SOURCE MATERIAL
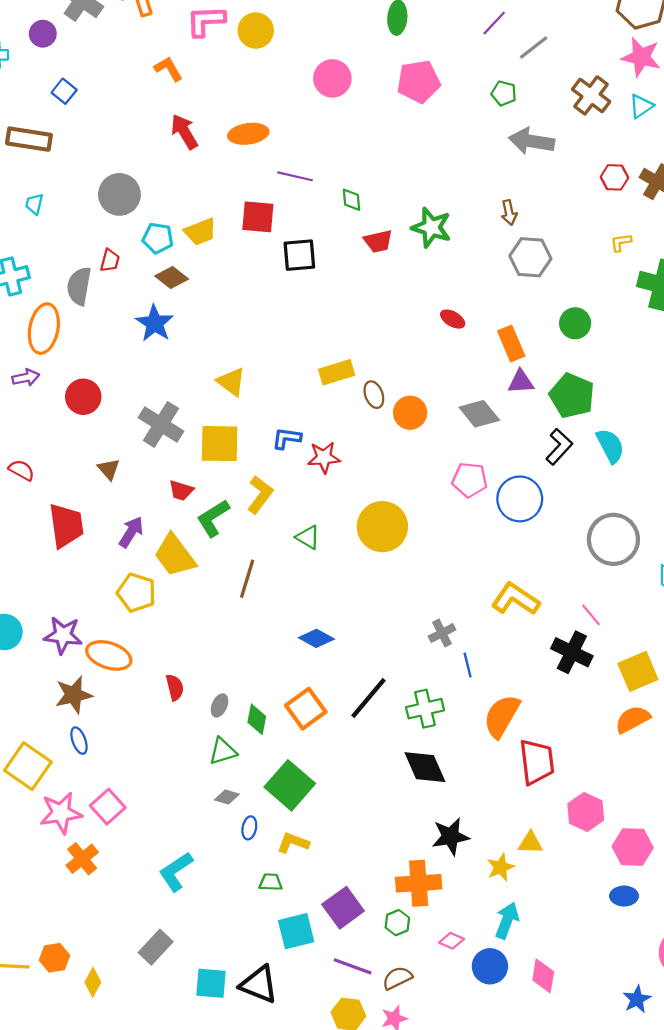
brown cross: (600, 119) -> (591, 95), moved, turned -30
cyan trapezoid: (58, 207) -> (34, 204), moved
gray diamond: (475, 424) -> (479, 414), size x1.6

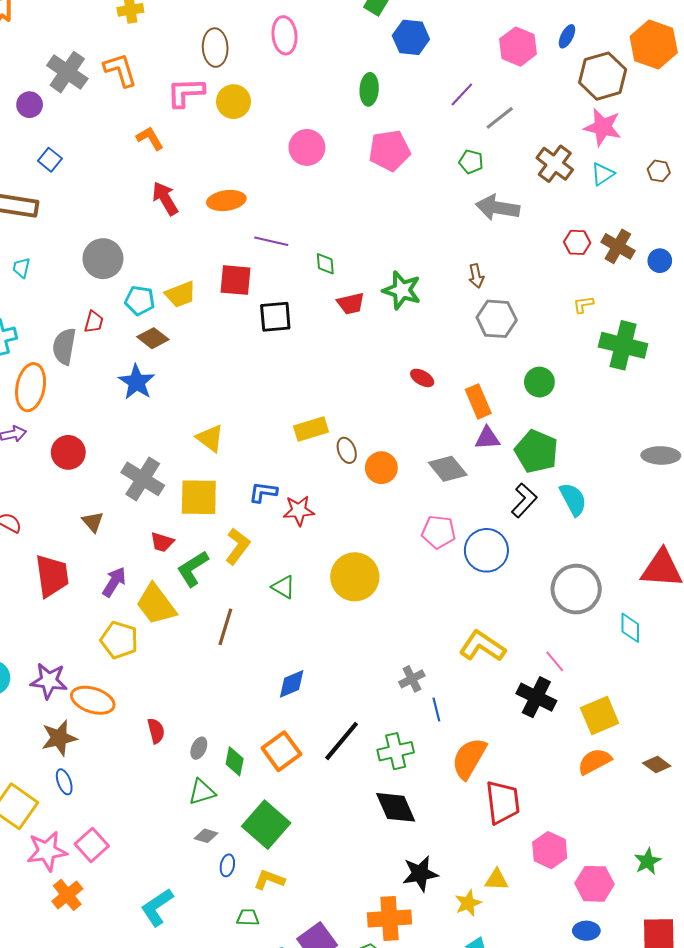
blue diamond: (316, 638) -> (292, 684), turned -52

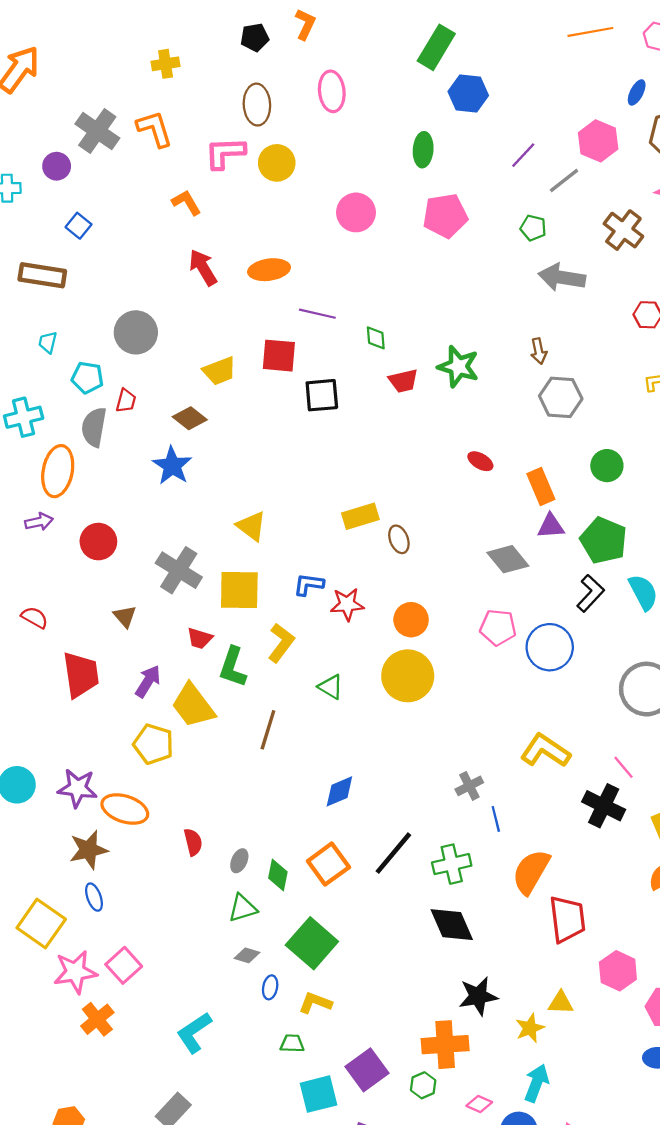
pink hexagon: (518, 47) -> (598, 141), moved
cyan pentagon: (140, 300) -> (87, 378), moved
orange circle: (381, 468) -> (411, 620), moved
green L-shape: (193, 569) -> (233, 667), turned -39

EXERCISE AIM
Set out nothing but the lines from the line with "blue diamond: (316, 638)" through the end of the material, reproduced exactly, both ends included, pictures omitted.

EXERCISE OUTPUT
blue diamond: (316, 638) -> (292, 684), turned -52

pink hexagon: (518, 47) -> (598, 141), moved
cyan pentagon: (140, 300) -> (87, 378), moved
orange circle: (381, 468) -> (411, 620), moved
green L-shape: (193, 569) -> (233, 667), turned -39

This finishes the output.